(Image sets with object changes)
******

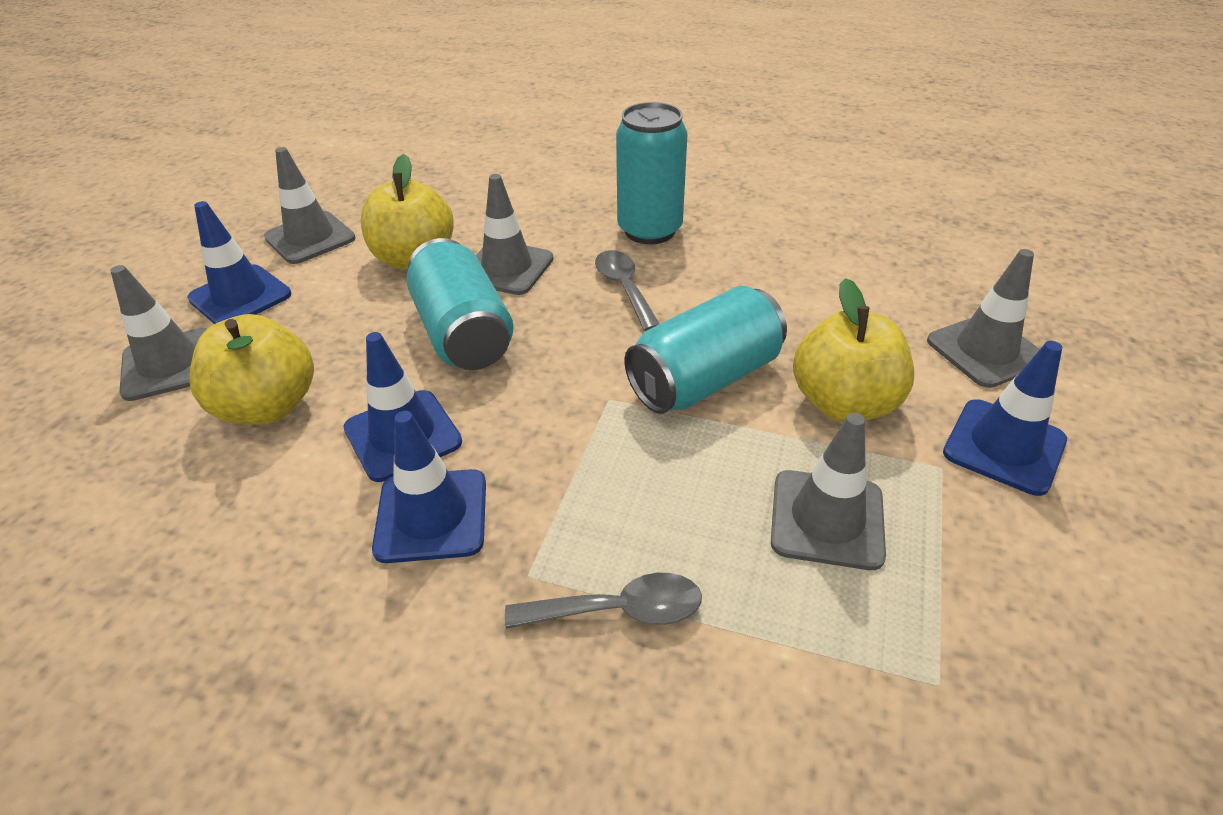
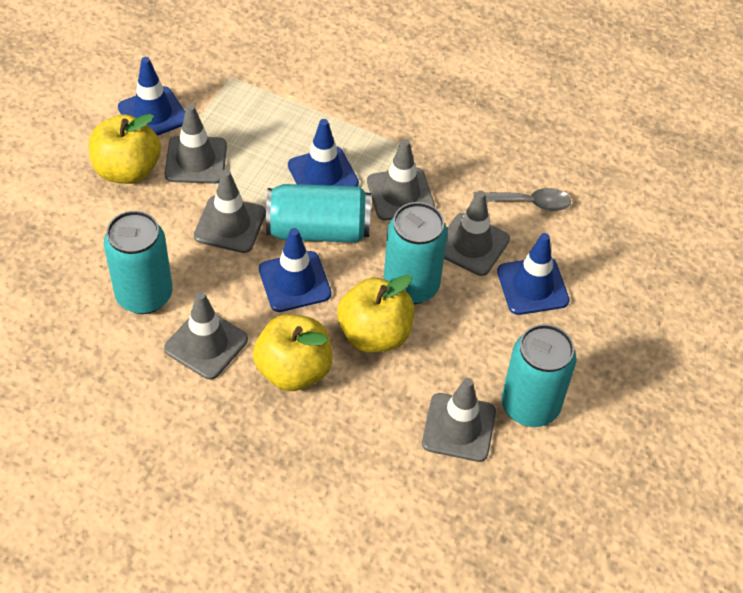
grey spoon: 2 -> 1
grey traffic cone: 5 -> 6
turquoise can: 3 -> 4

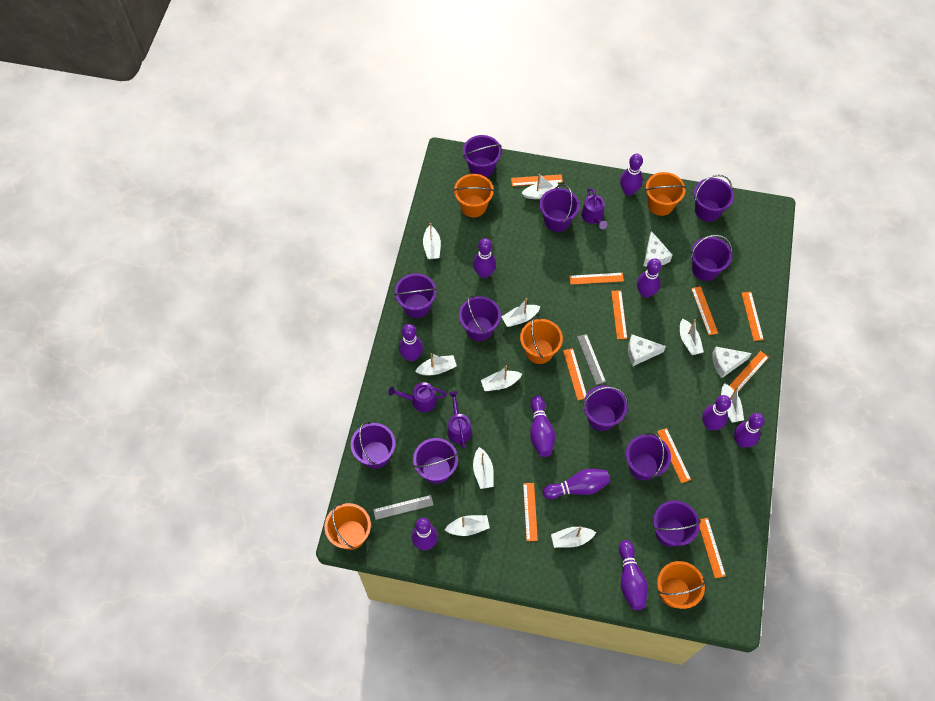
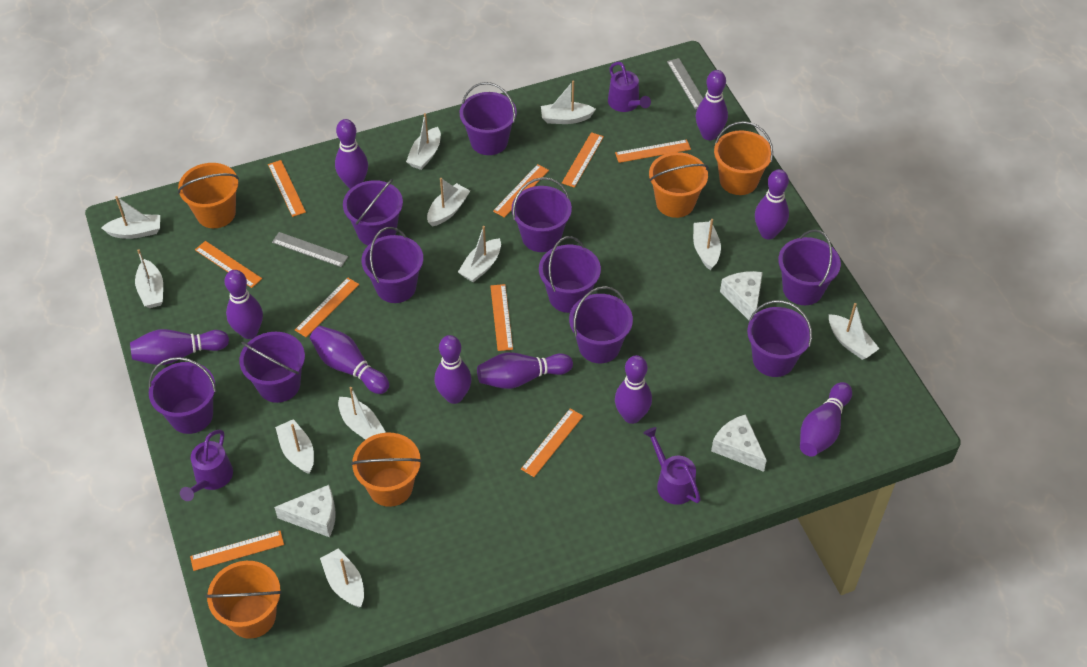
orange ruler: 10 -> 9
purple bucket: 11 -> 10
white boat: 10 -> 11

******

What this task involves
All that is required is the lines from the line containing "grey traffic cone: 5 -> 6" through the end of the records above, copied exactly, and none of the pictures.

Written answer
grey traffic cone: 5 -> 6
turquoise can: 3 -> 4

orange ruler: 10 -> 9
purple bucket: 11 -> 10
white boat: 10 -> 11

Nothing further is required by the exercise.